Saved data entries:
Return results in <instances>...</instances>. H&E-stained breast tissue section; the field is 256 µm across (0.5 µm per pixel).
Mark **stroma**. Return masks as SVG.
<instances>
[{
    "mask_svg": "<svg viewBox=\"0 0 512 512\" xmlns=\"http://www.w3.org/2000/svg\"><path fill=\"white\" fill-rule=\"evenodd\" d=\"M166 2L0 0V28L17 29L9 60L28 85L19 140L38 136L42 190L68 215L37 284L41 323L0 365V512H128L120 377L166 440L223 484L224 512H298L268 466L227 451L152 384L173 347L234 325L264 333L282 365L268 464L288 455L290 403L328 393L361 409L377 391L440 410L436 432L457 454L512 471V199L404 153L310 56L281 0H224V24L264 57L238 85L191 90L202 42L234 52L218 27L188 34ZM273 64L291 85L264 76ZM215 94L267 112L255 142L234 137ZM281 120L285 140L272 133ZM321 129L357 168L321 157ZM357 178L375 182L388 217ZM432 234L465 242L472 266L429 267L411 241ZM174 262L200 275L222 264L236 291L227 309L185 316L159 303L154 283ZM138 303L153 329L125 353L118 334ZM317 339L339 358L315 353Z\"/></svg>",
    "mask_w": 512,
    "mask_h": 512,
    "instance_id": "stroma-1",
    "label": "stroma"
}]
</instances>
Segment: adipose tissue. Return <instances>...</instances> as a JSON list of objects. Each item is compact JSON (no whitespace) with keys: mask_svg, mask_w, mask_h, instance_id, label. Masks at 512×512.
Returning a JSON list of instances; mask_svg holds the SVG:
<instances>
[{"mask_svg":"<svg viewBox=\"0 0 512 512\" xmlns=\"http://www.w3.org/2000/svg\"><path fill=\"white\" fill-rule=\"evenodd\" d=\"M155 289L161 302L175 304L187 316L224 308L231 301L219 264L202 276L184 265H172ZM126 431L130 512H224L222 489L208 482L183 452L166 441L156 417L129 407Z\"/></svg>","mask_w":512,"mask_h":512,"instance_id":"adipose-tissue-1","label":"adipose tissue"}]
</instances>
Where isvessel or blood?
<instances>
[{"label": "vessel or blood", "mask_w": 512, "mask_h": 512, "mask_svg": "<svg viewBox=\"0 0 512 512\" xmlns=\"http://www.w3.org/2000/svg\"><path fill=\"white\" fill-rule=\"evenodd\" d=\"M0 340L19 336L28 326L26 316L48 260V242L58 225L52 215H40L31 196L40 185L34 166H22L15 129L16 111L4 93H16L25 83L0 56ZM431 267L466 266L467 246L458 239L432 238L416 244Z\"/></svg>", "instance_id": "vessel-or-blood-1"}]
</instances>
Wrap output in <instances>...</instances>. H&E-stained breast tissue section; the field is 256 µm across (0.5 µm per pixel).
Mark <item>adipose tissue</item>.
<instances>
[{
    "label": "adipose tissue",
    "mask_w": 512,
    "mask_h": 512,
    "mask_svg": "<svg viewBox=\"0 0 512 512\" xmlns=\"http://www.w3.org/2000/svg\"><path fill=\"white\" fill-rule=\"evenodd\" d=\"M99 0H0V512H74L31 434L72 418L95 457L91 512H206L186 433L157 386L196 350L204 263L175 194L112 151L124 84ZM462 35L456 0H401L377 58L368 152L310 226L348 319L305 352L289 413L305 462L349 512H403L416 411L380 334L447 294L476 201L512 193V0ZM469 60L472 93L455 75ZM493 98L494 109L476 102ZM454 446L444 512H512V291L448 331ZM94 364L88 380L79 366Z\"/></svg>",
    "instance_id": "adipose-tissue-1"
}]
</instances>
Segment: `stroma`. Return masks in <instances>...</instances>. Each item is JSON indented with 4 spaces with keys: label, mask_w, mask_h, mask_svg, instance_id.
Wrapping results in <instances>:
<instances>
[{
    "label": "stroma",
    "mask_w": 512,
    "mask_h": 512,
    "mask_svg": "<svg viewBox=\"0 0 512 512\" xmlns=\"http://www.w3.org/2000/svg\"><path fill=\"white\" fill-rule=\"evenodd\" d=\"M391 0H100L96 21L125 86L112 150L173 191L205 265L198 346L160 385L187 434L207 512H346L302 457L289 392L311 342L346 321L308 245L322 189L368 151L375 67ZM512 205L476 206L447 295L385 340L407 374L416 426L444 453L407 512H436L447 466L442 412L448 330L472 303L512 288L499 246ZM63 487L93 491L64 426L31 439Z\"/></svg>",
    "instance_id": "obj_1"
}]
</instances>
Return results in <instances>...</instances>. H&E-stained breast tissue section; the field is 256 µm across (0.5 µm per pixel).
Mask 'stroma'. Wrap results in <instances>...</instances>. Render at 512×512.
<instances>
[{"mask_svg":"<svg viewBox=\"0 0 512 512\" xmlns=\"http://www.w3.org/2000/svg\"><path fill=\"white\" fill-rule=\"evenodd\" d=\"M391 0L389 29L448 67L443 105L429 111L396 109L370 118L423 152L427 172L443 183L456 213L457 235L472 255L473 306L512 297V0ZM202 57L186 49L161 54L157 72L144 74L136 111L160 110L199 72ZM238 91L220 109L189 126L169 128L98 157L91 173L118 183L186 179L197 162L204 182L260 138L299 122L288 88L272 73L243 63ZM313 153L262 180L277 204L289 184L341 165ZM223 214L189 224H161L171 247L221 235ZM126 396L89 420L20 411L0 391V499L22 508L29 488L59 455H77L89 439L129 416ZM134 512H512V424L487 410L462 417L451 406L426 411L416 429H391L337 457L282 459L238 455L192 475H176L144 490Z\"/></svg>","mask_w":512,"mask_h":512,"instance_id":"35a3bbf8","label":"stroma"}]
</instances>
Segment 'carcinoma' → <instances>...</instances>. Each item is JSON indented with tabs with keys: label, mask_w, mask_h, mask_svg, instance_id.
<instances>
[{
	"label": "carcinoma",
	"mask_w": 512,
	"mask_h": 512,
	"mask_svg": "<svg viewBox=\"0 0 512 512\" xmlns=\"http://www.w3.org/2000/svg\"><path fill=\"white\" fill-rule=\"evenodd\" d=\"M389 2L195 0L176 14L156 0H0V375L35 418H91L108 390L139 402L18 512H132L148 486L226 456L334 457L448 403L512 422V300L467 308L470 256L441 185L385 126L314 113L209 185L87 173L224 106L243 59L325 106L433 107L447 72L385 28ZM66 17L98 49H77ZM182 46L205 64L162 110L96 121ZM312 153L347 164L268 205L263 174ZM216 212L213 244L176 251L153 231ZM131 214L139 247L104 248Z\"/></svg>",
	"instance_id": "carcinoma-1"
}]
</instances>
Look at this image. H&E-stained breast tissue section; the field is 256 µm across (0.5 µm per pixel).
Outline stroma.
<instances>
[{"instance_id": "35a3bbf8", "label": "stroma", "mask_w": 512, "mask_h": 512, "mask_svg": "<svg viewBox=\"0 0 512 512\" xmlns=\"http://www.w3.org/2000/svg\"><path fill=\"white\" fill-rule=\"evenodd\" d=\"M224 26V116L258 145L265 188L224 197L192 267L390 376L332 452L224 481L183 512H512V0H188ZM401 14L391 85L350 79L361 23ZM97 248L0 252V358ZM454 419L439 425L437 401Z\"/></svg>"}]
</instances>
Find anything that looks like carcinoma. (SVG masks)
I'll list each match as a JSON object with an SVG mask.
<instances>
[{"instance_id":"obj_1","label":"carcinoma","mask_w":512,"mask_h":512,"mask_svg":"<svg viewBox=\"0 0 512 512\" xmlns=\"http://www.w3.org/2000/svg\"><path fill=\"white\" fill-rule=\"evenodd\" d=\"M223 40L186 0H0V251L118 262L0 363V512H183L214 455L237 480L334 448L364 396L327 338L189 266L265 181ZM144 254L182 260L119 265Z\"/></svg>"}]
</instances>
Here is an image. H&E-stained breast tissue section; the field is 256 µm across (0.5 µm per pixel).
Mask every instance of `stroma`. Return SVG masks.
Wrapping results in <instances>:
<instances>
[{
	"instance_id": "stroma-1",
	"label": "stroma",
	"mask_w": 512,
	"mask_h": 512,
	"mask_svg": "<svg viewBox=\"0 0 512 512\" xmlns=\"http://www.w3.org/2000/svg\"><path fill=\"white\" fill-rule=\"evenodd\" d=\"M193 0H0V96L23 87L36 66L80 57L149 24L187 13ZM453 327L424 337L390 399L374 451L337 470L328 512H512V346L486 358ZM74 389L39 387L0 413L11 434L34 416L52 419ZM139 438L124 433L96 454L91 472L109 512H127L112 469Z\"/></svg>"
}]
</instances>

*Short problem:* Using the listing above, list every line in which the string "image" occurs.

*The completed task:*
Look at this image. H&E-stained breast tissue section; the field is 256 µm across (0.5 µm per pixel).
Here is an image. H&E-stained breast tissue section; the field is 256 µm across (0.5 µm per pixel).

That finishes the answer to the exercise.